**MATERIAL SHOWN**
________________
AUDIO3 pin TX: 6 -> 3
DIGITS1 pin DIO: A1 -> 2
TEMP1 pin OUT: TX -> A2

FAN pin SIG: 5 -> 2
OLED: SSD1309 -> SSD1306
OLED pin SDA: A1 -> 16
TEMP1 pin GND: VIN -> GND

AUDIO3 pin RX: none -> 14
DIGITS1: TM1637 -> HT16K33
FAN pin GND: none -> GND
________________
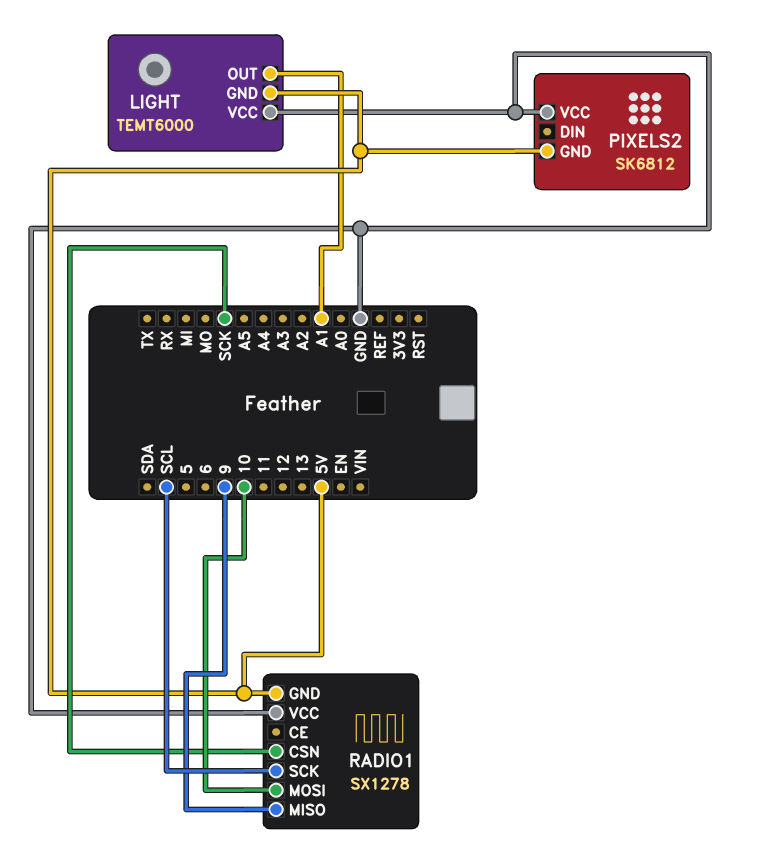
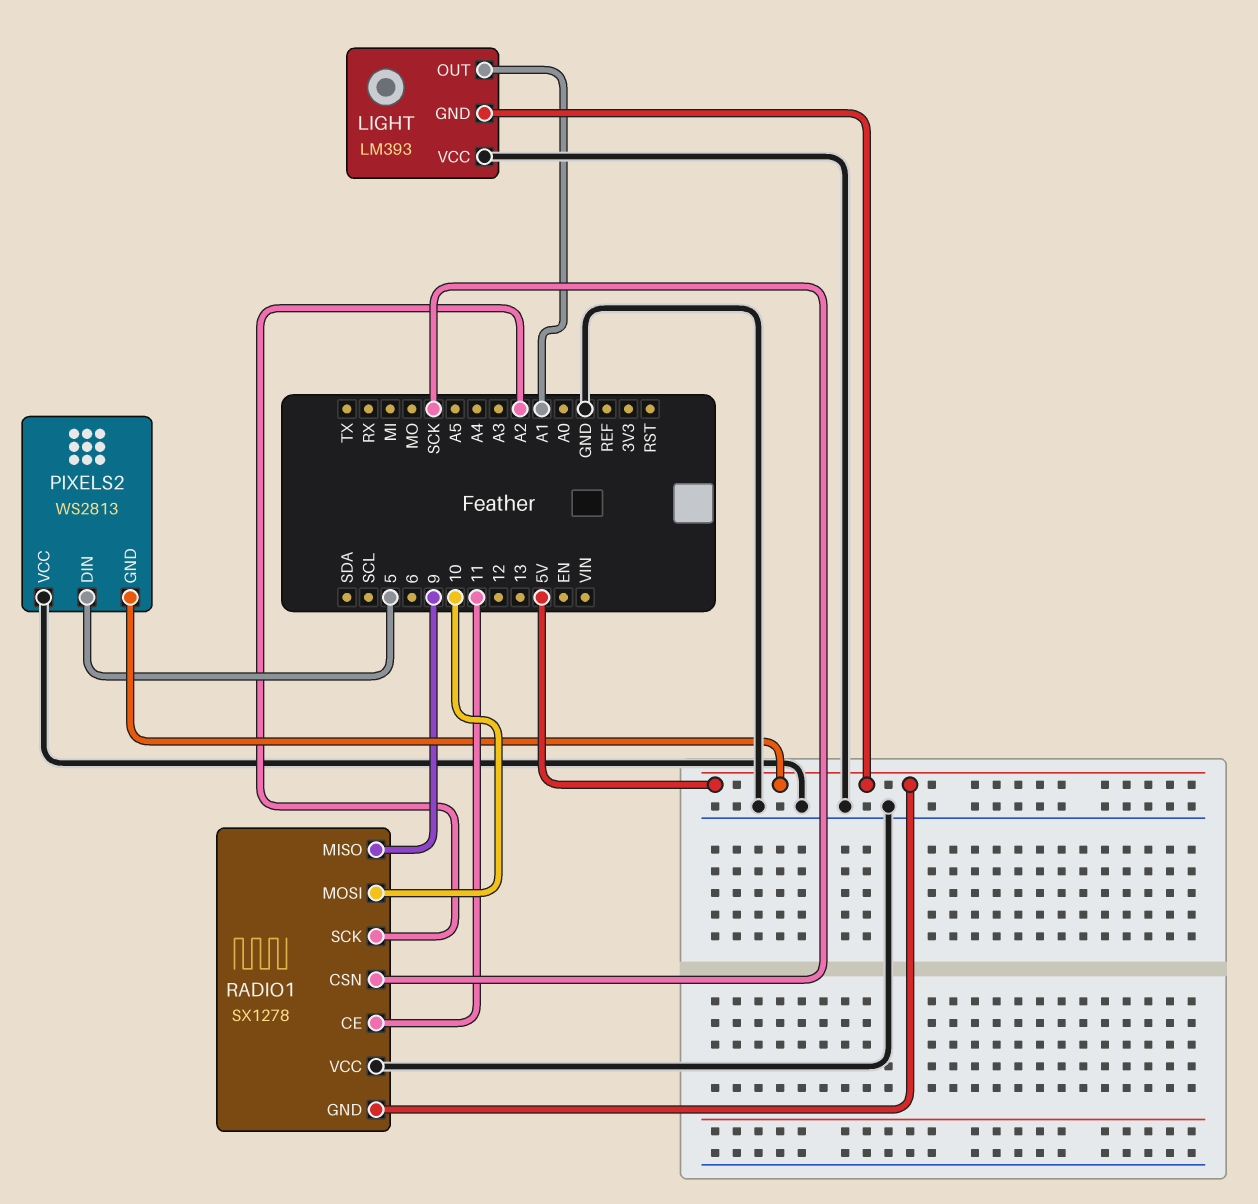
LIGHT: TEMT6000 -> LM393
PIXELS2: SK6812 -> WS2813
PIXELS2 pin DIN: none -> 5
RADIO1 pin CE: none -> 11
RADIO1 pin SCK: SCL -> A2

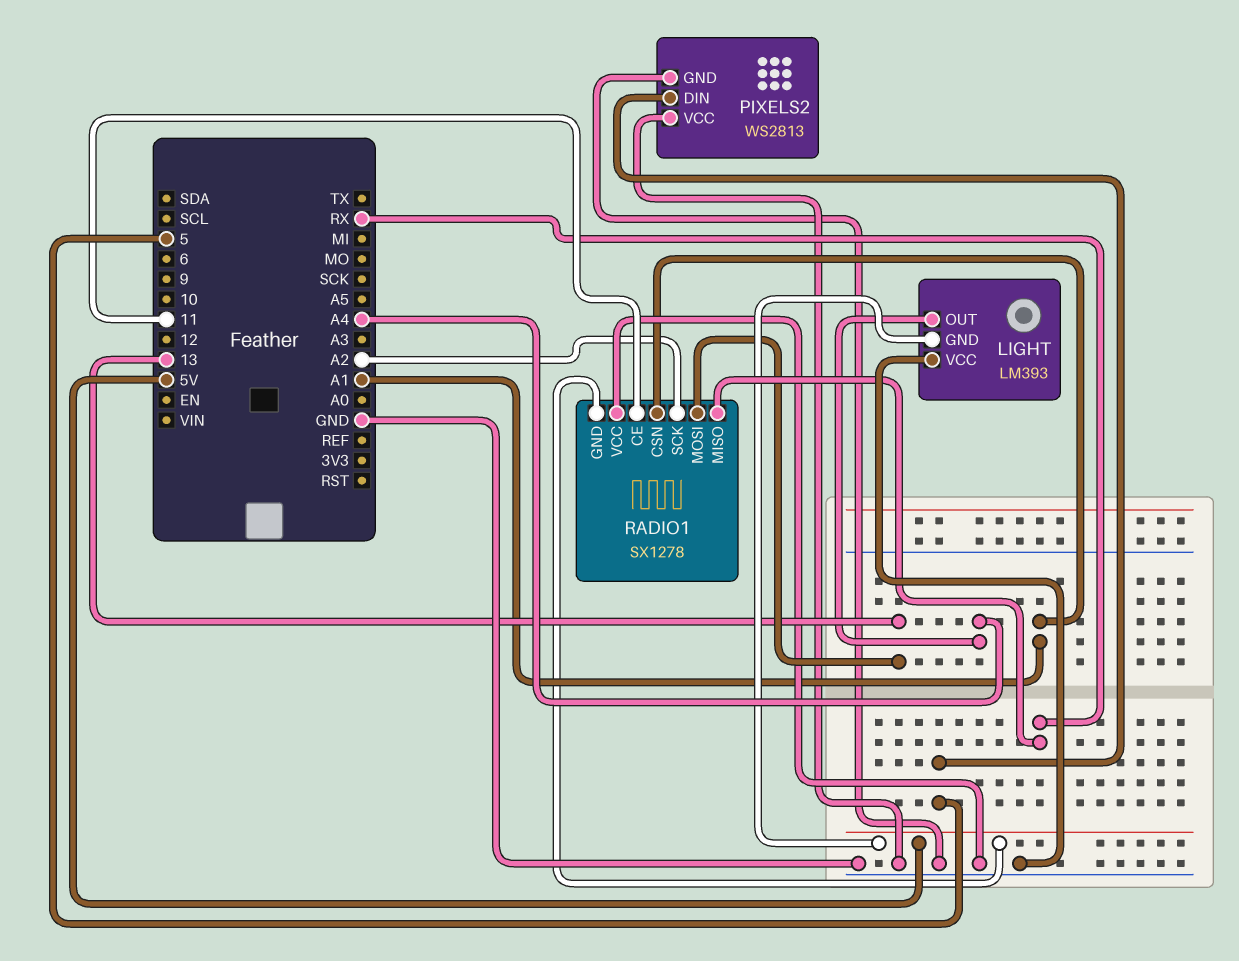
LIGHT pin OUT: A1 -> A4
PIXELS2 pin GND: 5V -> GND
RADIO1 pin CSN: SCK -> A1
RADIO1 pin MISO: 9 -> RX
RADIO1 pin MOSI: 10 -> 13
________________
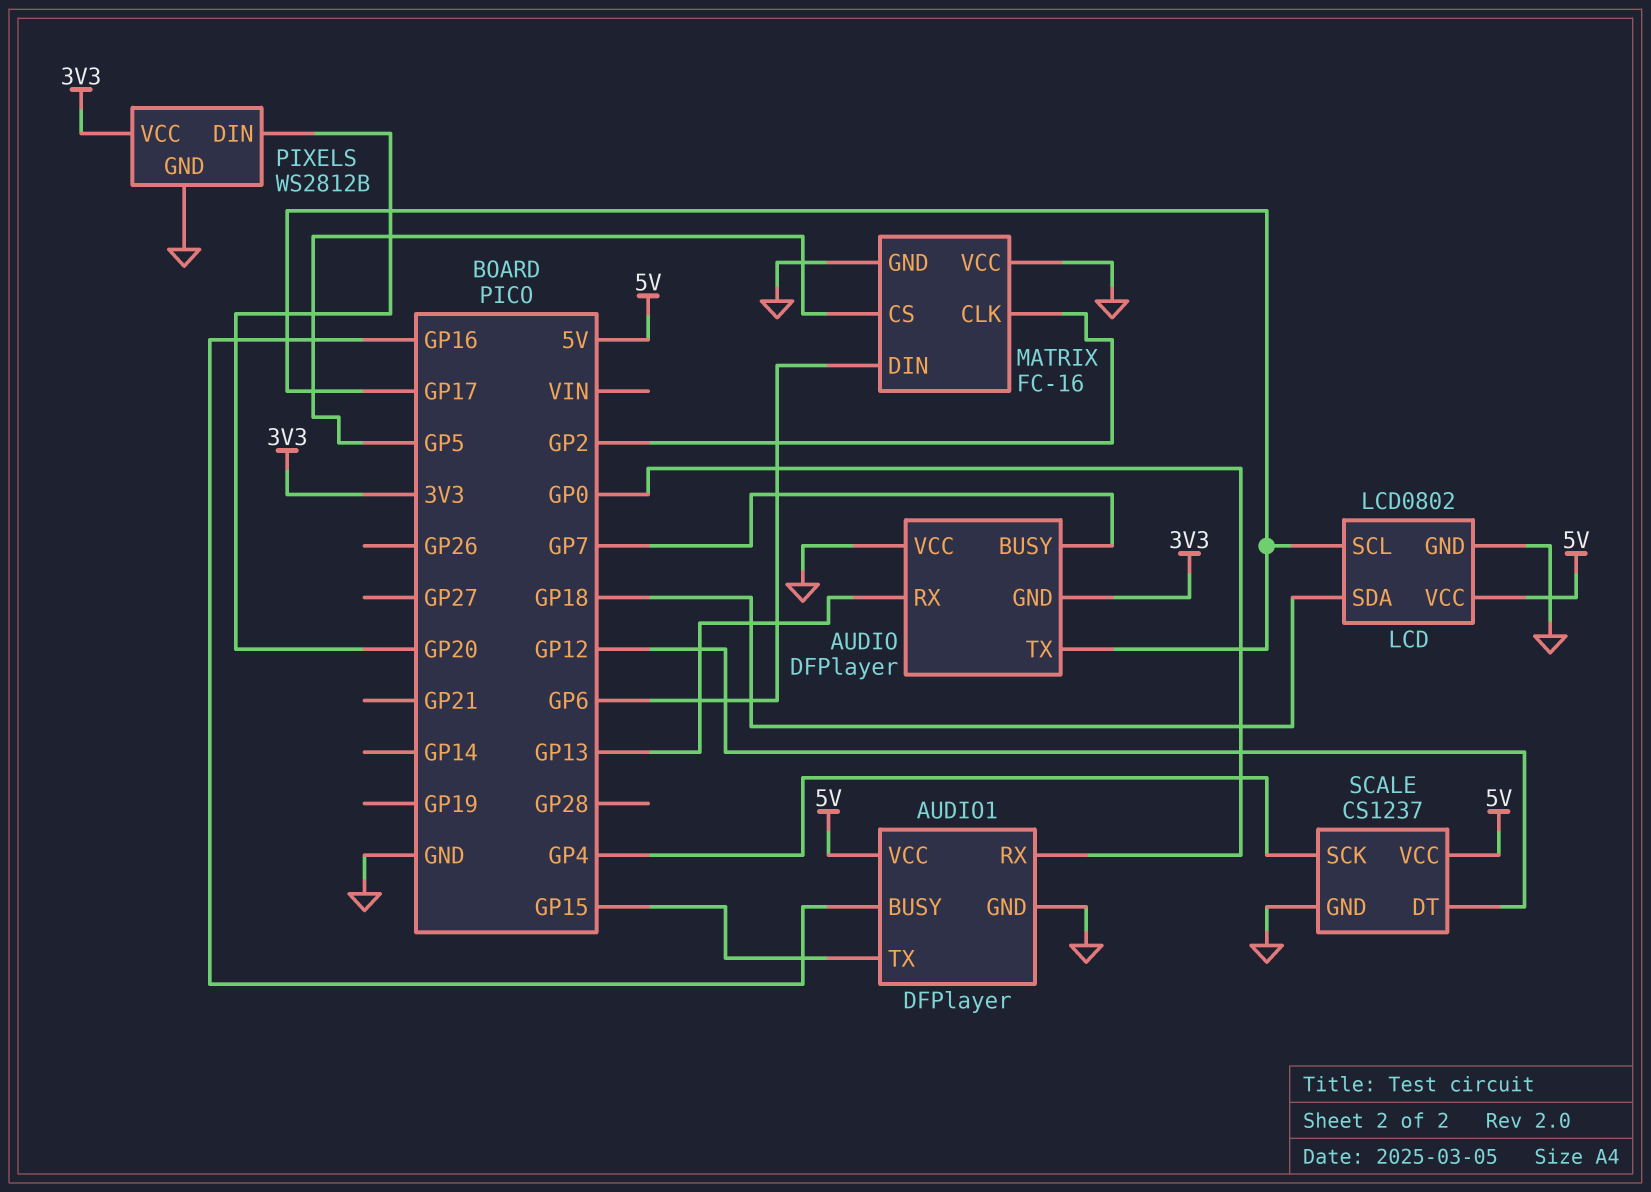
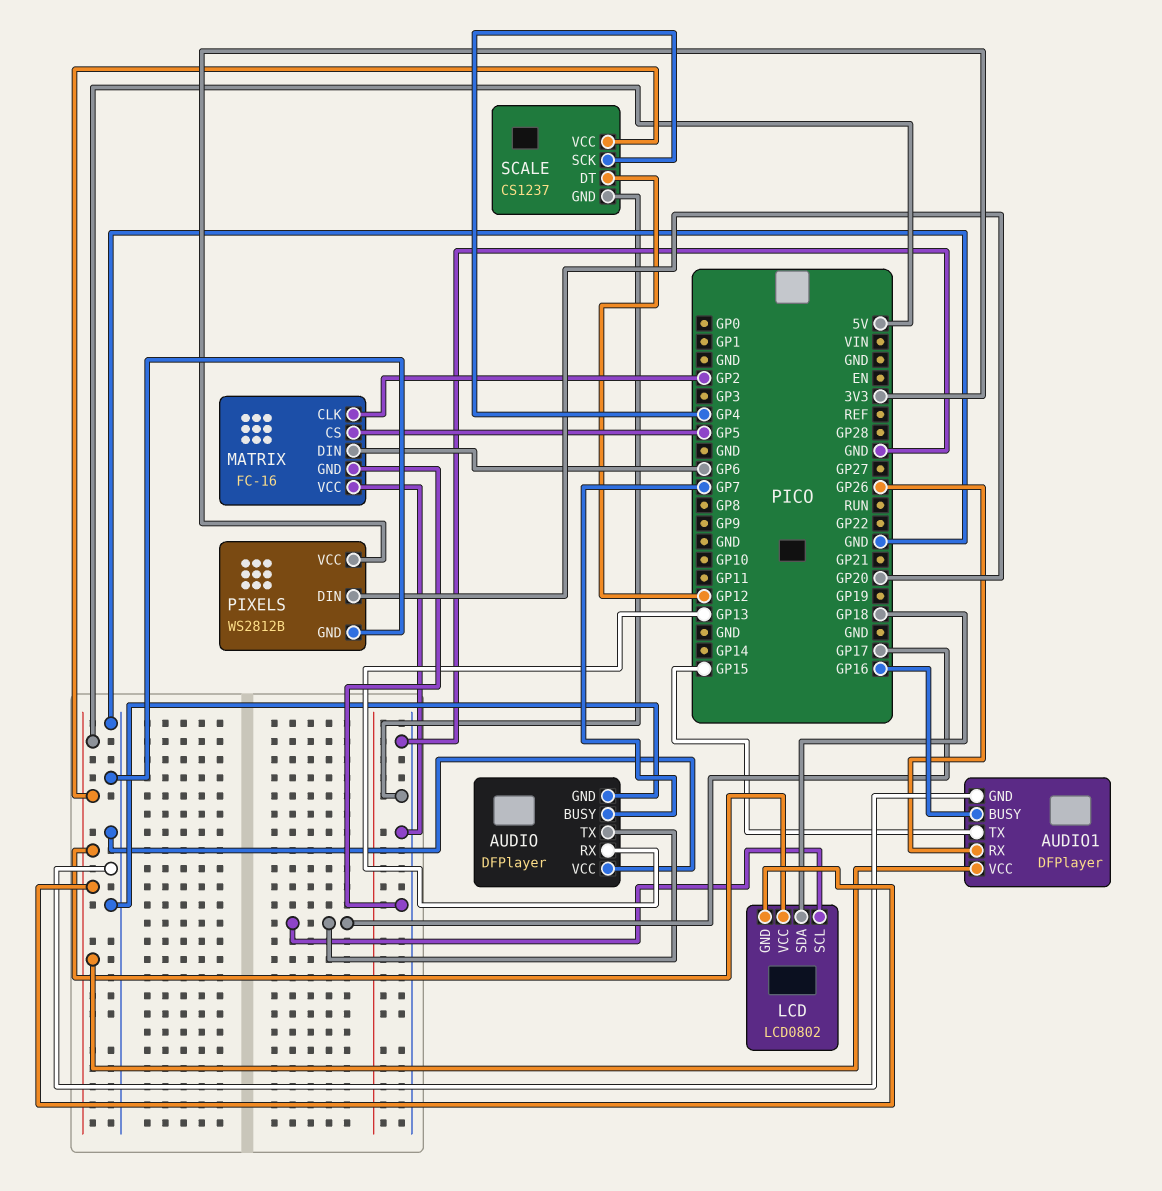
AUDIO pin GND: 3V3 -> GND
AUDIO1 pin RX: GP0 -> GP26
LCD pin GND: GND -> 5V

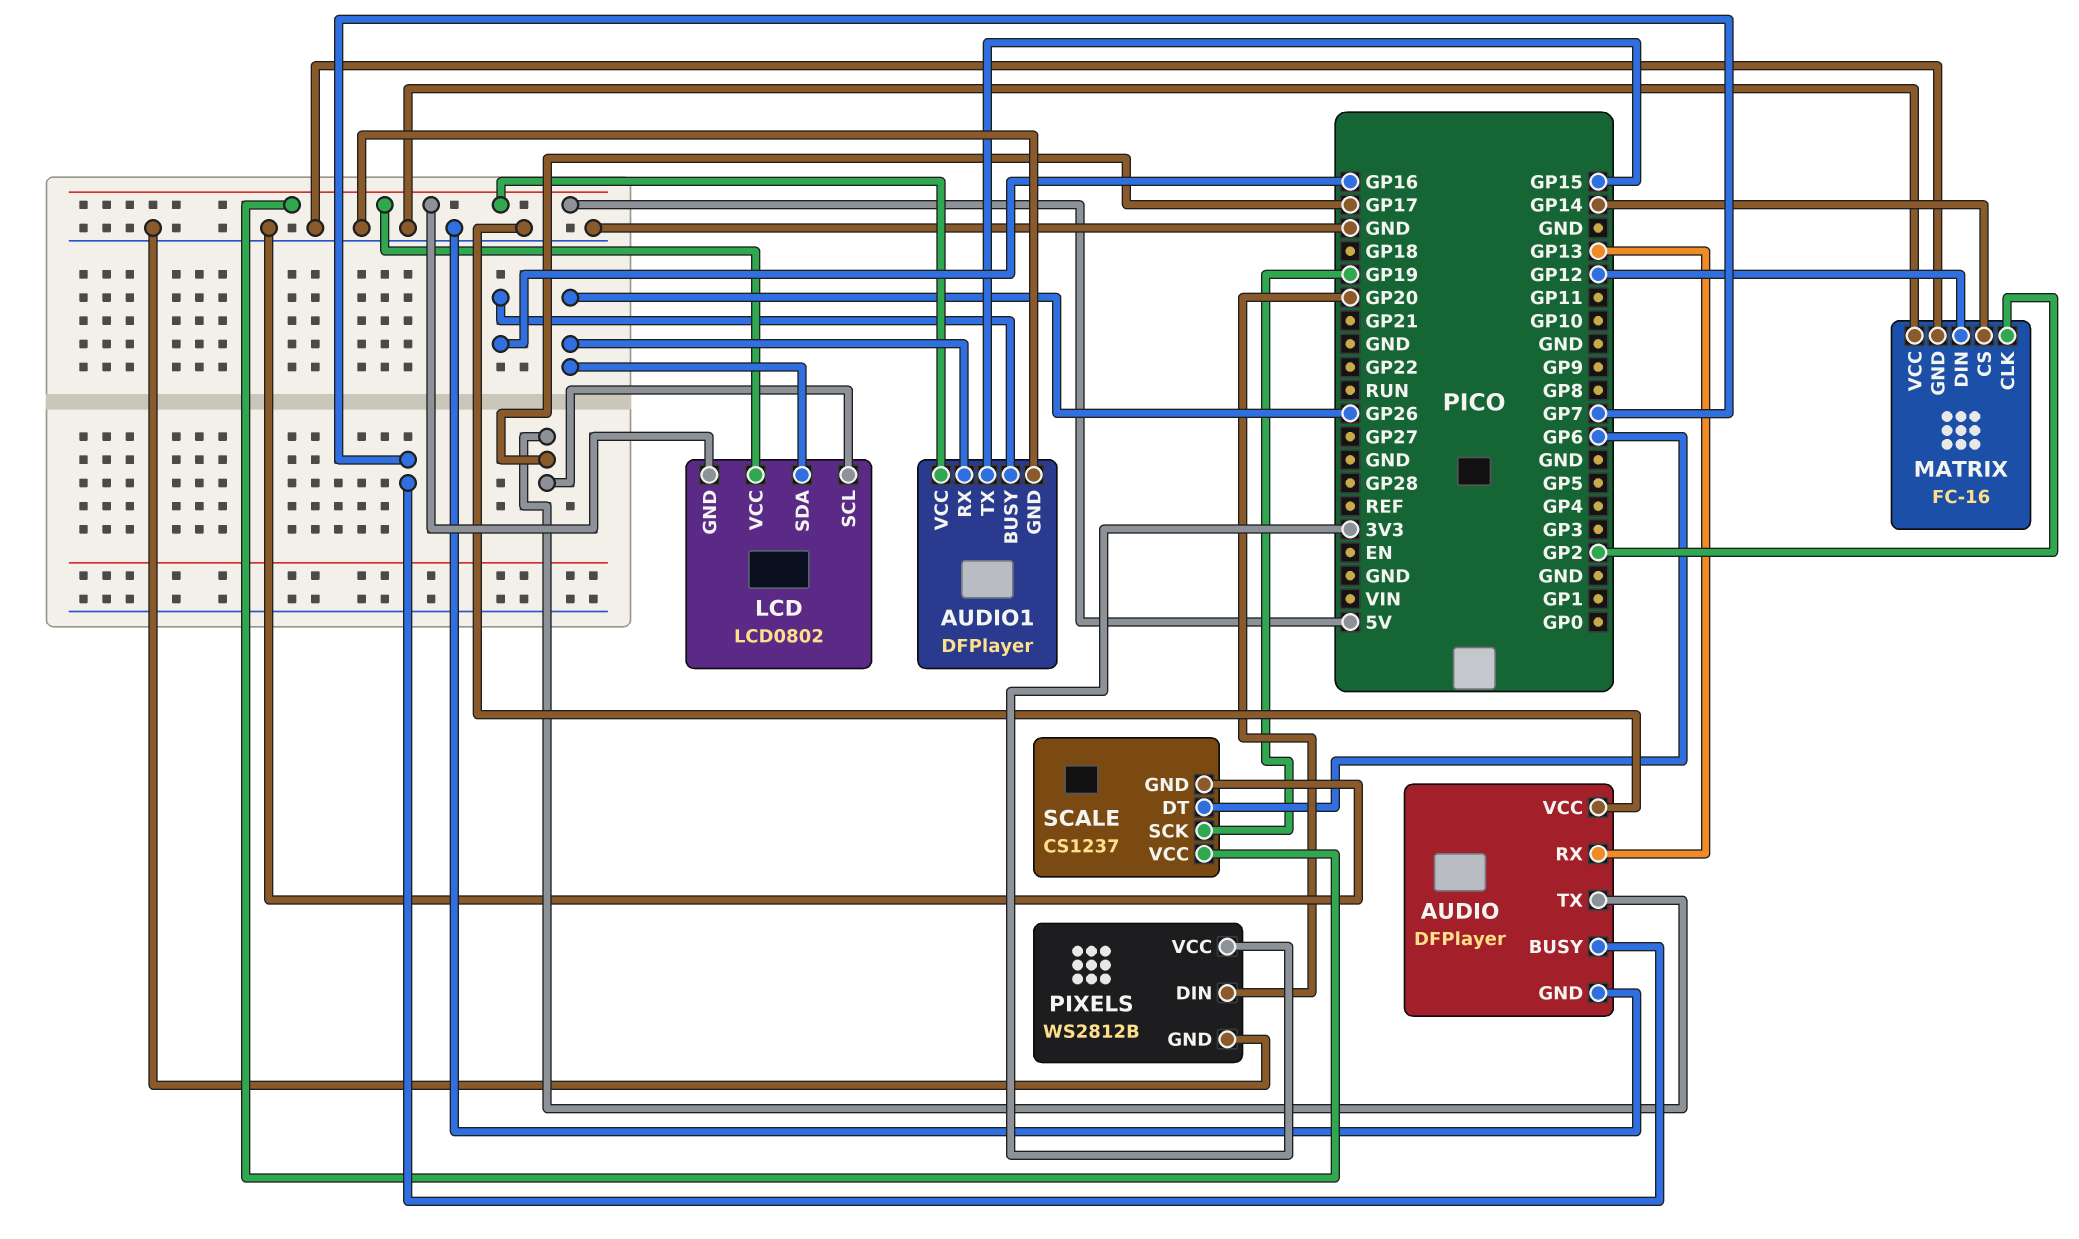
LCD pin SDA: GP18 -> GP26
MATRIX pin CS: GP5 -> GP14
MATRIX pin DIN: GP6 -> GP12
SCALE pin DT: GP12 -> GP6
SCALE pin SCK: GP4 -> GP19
________________
Scan the records above and show every line in which the word "none" occurs.

**TASK RESPONSE**
AUDIO3 pin RX: none -> 14
FAN pin GND: none -> GND
PIXELS2 pin DIN: none -> 5
RADIO1 pin CE: none -> 11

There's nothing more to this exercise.